[START OF Data entries]
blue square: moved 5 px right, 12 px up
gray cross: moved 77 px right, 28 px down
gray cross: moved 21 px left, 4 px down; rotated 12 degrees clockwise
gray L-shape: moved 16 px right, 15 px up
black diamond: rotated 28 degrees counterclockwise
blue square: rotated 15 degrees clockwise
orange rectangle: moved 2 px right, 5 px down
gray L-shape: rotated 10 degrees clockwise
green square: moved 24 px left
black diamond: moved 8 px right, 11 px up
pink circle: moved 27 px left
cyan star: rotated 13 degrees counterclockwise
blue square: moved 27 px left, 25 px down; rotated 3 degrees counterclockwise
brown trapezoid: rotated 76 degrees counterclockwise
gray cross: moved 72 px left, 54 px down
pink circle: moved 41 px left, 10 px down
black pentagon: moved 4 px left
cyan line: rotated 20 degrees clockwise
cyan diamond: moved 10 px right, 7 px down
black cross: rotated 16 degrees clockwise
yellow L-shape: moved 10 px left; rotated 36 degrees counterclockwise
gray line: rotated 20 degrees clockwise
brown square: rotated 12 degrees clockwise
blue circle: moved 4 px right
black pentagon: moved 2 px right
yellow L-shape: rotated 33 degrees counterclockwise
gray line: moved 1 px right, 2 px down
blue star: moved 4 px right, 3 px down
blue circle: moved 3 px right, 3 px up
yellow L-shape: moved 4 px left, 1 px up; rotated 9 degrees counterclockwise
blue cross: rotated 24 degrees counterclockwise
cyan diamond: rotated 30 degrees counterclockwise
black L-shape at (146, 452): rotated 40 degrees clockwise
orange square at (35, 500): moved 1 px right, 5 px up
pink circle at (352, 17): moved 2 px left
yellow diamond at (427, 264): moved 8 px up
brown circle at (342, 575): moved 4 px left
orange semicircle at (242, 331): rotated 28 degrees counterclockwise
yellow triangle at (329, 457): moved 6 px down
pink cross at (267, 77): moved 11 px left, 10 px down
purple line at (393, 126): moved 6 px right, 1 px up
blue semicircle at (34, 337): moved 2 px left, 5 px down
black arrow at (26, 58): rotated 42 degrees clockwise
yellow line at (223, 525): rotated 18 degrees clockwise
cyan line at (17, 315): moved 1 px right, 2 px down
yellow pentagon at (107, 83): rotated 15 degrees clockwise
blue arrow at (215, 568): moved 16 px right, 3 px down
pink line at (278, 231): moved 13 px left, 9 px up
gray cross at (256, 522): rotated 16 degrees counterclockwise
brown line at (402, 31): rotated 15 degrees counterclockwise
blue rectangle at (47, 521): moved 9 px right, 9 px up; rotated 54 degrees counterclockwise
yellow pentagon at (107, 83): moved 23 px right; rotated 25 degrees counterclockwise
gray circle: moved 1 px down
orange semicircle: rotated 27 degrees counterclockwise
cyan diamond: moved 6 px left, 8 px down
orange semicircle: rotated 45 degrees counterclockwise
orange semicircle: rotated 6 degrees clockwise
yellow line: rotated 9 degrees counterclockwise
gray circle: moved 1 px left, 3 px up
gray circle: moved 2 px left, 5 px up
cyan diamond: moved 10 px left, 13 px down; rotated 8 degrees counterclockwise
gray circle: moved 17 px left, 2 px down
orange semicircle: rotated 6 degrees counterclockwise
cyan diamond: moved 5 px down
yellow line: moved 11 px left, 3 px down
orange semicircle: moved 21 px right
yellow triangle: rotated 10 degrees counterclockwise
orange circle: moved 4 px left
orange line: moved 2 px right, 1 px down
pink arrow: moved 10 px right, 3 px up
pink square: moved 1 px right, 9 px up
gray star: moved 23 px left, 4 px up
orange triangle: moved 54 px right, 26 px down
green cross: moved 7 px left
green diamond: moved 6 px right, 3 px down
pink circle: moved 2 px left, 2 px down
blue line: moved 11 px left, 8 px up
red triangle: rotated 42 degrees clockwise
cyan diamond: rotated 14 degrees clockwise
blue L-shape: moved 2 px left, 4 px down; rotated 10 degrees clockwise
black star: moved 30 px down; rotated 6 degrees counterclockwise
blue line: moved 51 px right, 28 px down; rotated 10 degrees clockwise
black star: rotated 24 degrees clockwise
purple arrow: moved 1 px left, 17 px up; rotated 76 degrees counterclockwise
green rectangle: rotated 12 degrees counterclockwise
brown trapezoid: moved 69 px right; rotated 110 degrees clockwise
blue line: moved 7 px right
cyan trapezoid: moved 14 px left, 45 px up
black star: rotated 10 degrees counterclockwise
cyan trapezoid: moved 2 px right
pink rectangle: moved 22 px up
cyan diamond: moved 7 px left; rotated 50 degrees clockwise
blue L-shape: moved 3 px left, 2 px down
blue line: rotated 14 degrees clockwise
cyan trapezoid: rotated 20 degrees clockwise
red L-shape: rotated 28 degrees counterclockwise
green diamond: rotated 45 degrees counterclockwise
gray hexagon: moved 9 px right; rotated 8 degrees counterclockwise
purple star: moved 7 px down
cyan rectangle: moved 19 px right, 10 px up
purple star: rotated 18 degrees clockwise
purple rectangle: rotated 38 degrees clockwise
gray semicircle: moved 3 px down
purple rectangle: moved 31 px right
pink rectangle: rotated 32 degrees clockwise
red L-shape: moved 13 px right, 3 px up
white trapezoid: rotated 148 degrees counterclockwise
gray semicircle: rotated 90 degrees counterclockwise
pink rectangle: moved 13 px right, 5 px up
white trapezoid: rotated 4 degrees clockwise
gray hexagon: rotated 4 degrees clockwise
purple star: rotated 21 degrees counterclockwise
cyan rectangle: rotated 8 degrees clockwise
[END OF Data entries]
**Stated task**
Please write out all of the entries above as a numbered list, leaving out any blank lines.

**Response to the exercise**
1. blue square: moved 5 px right, 12 px up
2. gray cross: moved 77 px right, 28 px down
3. gray cross: moved 21 px left, 4 px down; rotated 12 degrees clockwise
4. gray L-shape: moved 16 px right, 15 px up
5. black diamond: rotated 28 degrees counterclockwise
6. blue square: rotated 15 degrees clockwise
7. orange rectangle: moved 2 px right, 5 px down
8. gray L-shape: rotated 10 degrees clockwise
9. green square: moved 24 px left
10. black diamond: moved 8 px right, 11 px up
11. pink circle: moved 27 px left
12. cyan star: rotated 13 degrees counterclockwise
13. blue square: moved 27 px left, 25 px down; rotated 3 degrees counterclockwise
14. brown trapezoid: rotated 76 degrees counterclockwise
15. gray cross: moved 72 px left, 54 px down
16. pink circle: moved 41 px left, 10 px down
17. black pentagon: moved 4 px left
18. cyan line: rotated 20 degrees clockwise
19. cyan diamond: moved 10 px right, 7 px down
20. black cross: rotated 16 degrees clockwise
21. yellow L-shape: moved 10 px left; rotated 36 degrees counterclockwise
22. gray line: rotated 20 degrees clockwise
23. brown square: rotated 12 degrees clockwise
24. blue circle: moved 4 px right
25. black pentagon: moved 2 px right
26. yellow L-shape: rotated 33 degrees counterclockwise
27. gray line: moved 1 px right, 2 px down
28. blue star: moved 4 px right, 3 px down
29. blue circle: moved 3 px right, 3 px up
30. yellow L-shape: moved 4 px left, 1 px up; rotated 9 degrees counterclockwise
31. blue cross: rotated 24 degrees counterclockwise
32. cyan diamond: rotated 30 degrees counterclockwise
33. black L-shape at (146, 452): rotated 40 degrees clockwise
34. orange square at (35, 500): moved 1 px right, 5 px up
35. pink circle at (352, 17): moved 2 px left
36. yellow diamond at (427, 264): moved 8 px up
37. brown circle at (342, 575): moved 4 px left
38. orange semicircle at (242, 331): rotated 28 degrees counterclockwise
39. yellow triangle at (329, 457): moved 6 px down
40. pink cross at (267, 77): moved 11 px left, 10 px down
41. purple line at (393, 126): moved 6 px right, 1 px up
42. blue semicircle at (34, 337): moved 2 px left, 5 px down
43. black arrow at (26, 58): rotated 42 degrees clockwise
44. yellow line at (223, 525): rotated 18 degrees clockwise
45. cyan line at (17, 315): moved 1 px right, 2 px down
46. yellow pentagon at (107, 83): rotated 15 degrees clockwise
47. blue arrow at (215, 568): moved 16 px right, 3 px down
48. pink line at (278, 231): moved 13 px left, 9 px up
49. gray cross at (256, 522): rotated 16 degrees counterclockwise
50. brown line at (402, 31): rotated 15 degrees counterclockwise
51. blue rectangle at (47, 521): moved 9 px right, 9 px up; rotated 54 degrees counterclockwise
52. yellow pentagon at (107, 83): moved 23 px right; rotated 25 degrees counterclockwise
53. gray circle: moved 1 px down
54. orange semicircle: rotated 27 degrees counterclockwise
55. cyan diamond: moved 6 px left, 8 px down
56. orange semicircle: rotated 45 degrees counterclockwise
57. orange semicircle: rotated 6 degrees clockwise
58. yellow line: rotated 9 degrees counterclockwise
59. gray circle: moved 1 px left, 3 px up
60. gray circle: moved 2 px left, 5 px up
61. cyan diamond: moved 10 px left, 13 px down; rotated 8 degrees counterclockwise
62. gray circle: moved 17 px left, 2 px down
63. orange semicircle: rotated 6 degrees counterclockwise
64. cyan diamond: moved 5 px down
65. yellow line: moved 11 px left, 3 px down
66. orange semicircle: moved 21 px right
67. yellow triangle: rotated 10 degrees counterclockwise
68. orange circle: moved 4 px left
69. orange line: moved 2 px right, 1 px down
70. pink arrow: moved 10 px right, 3 px up
71. pink square: moved 1 px right, 9 px up
72. gray star: moved 23 px left, 4 px up
73. orange triangle: moved 54 px right, 26 px down
74. green cross: moved 7 px left
75. green diamond: moved 6 px right, 3 px down
76. pink circle: moved 2 px left, 2 px down
77. blue line: moved 11 px left, 8 px up
78. red triangle: rotated 42 degrees clockwise
79. cyan diamond: rotated 14 degrees clockwise
80. blue L-shape: moved 2 px left, 4 px down; rotated 10 degrees clockwise
81. black star: moved 30 px down; rotated 6 degrees counterclockwise
82. blue line: moved 51 px right, 28 px down; rotated 10 degrees clockwise
83. black star: rotated 24 degrees clockwise
84. purple arrow: moved 1 px left, 17 px up; rotated 76 degrees counterclockwise
85. green rectangle: rotated 12 degrees counterclockwise
86. brown trapezoid: moved 69 px right; rotated 110 degrees clockwise
87. blue line: moved 7 px right
88. cyan trapezoid: moved 14 px left, 45 px up
89. black star: rotated 10 degrees counterclockwise
90. cyan trapezoid: moved 2 px right
91. pink rectangle: moved 22 px up
92. cyan diamond: moved 7 px left; rotated 50 degrees clockwise
93. blue L-shape: moved 3 px left, 2 px down
94. blue line: rotated 14 degrees clockwise
95. cyan trapezoid: rotated 20 degrees clockwise
96. red L-shape: rotated 28 degrees counterclockwise
97. green diamond: rotated 45 degrees counterclockwise
98. gray hexagon: moved 9 px right; rotated 8 degrees counterclockwise
99. purple star: moved 7 px down
100. cyan rectangle: moved 19 px right, 10 px up
101. purple star: rotated 18 degrees clockwise
102. purple rectangle: rotated 38 degrees clockwise
103. gray semicircle: moved 3 px down
104. purple rectangle: moved 31 px right
105. pink rectangle: rotated 32 degrees clockwise
106. red L-shape: moved 13 px right, 3 px up
107. white trapezoid: rotated 148 degrees counterclockwise
108. gray semicircle: rotated 90 degrees counterclockwise
109. pink rectangle: moved 13 px right, 5 px up
110. white trapezoid: rotated 4 degrees clockwise
111. gray hexagon: rotated 4 degrees clockwise
112. purple star: rotated 21 degrees counterclockwise
113. cyan rectangle: rotated 8 degrees clockwise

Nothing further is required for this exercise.